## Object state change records

=== Begin Enclosure ===

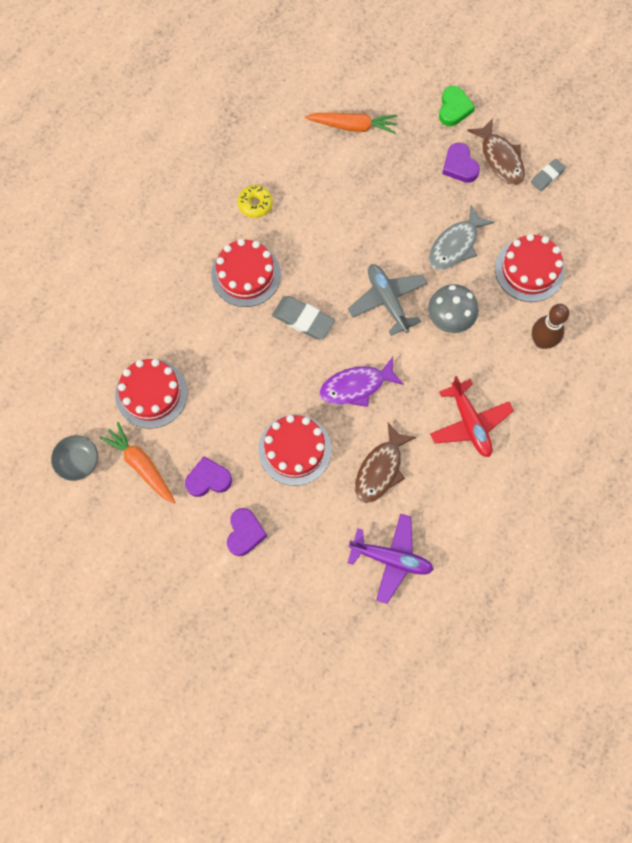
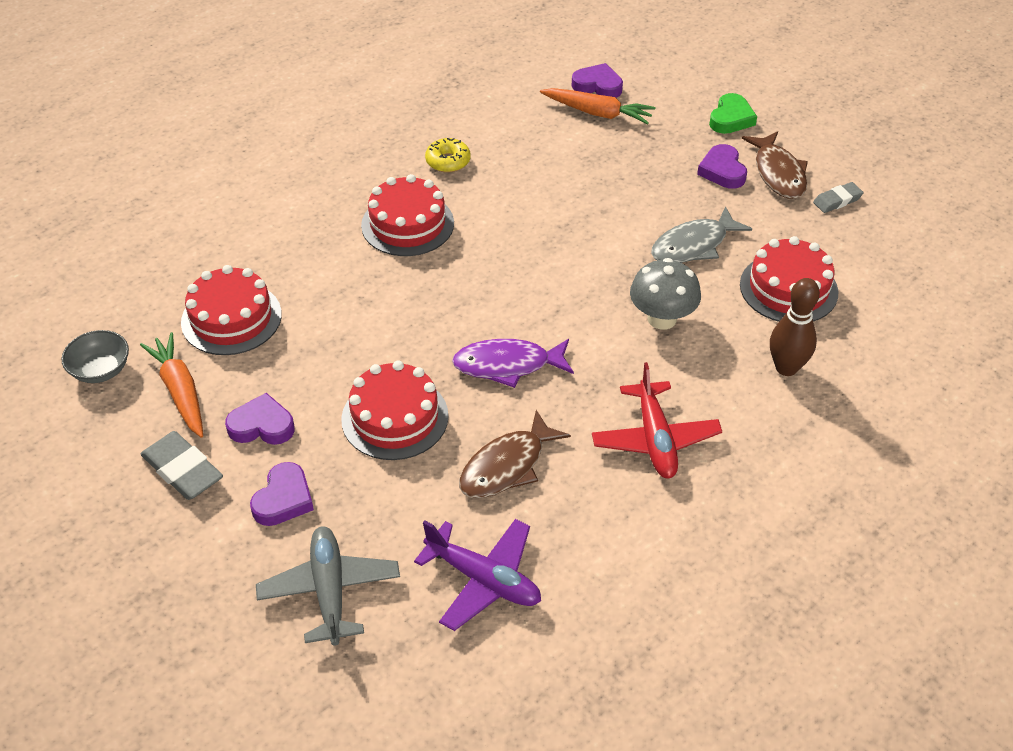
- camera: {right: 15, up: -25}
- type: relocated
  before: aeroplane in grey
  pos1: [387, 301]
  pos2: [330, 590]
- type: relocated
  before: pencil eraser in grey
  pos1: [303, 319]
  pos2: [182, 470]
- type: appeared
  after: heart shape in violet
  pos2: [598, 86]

=== End Enclosure ===

## Task objective
Scan the records above for the word "before". Copy each line that has it.

## Response to this task
  before: aeroplane in grey
  before: pencil eraser in grey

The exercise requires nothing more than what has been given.